◆ **Exercise requirements**:
The expected output is every record below, transcribed exactly, with the pictures left out.

[Before-and-after scene images]

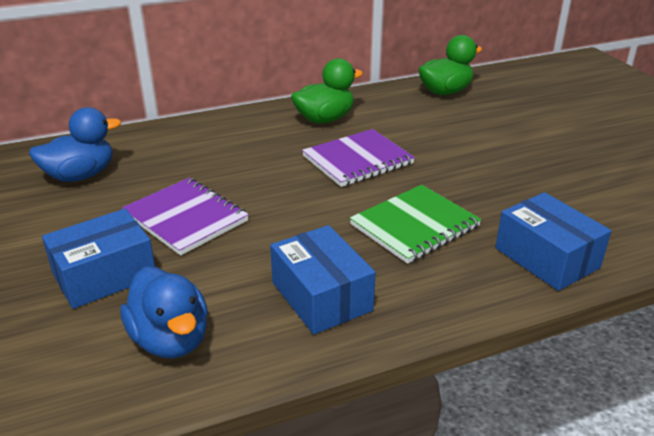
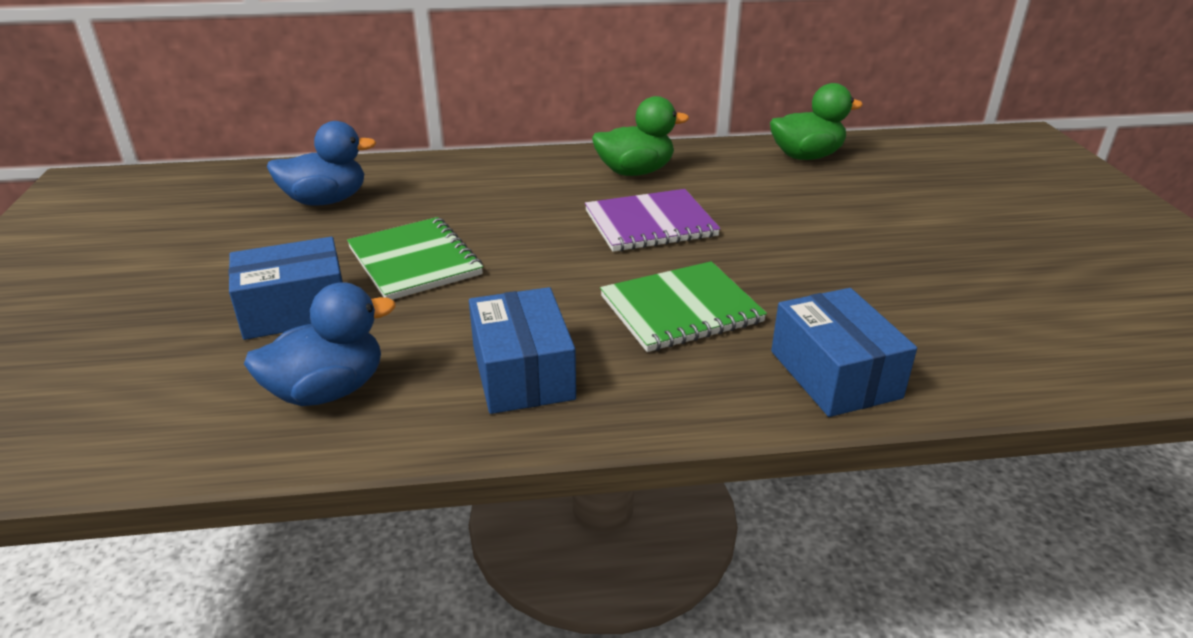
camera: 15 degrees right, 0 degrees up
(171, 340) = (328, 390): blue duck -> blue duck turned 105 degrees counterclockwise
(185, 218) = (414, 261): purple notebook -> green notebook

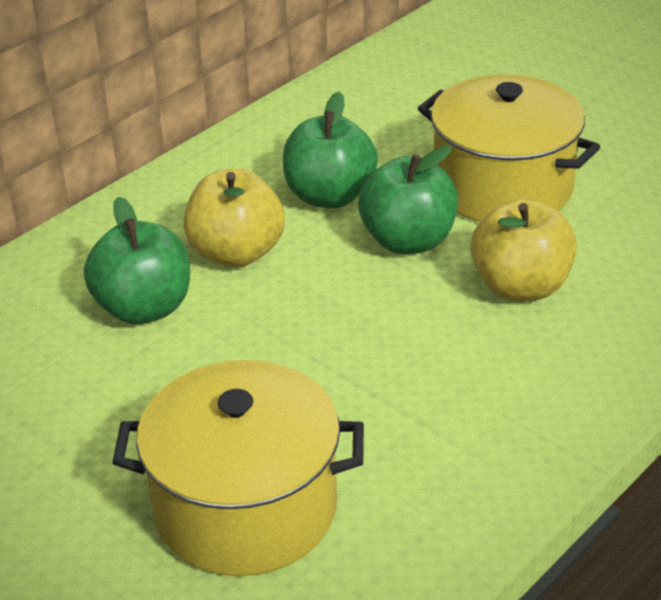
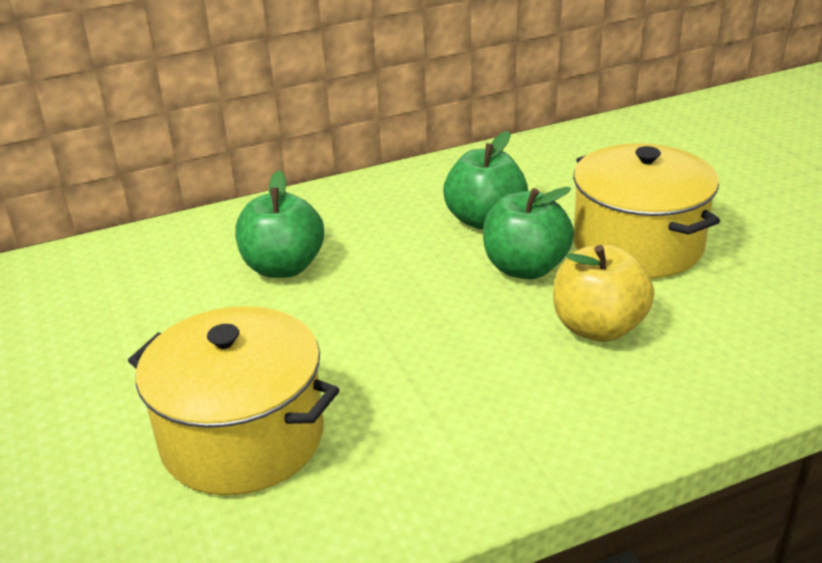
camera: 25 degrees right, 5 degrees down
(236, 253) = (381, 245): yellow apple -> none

◆ **Solution to this exercise**:
camera: 15 degrees right, 0 degrees up
(171, 340) = (328, 390): blue duck -> blue duck turned 105 degrees counterclockwise
(185, 218) = (414, 261): purple notebook -> green notebook

camera: 25 degrees right, 5 degrees down
(236, 253) = (381, 245): yellow apple -> none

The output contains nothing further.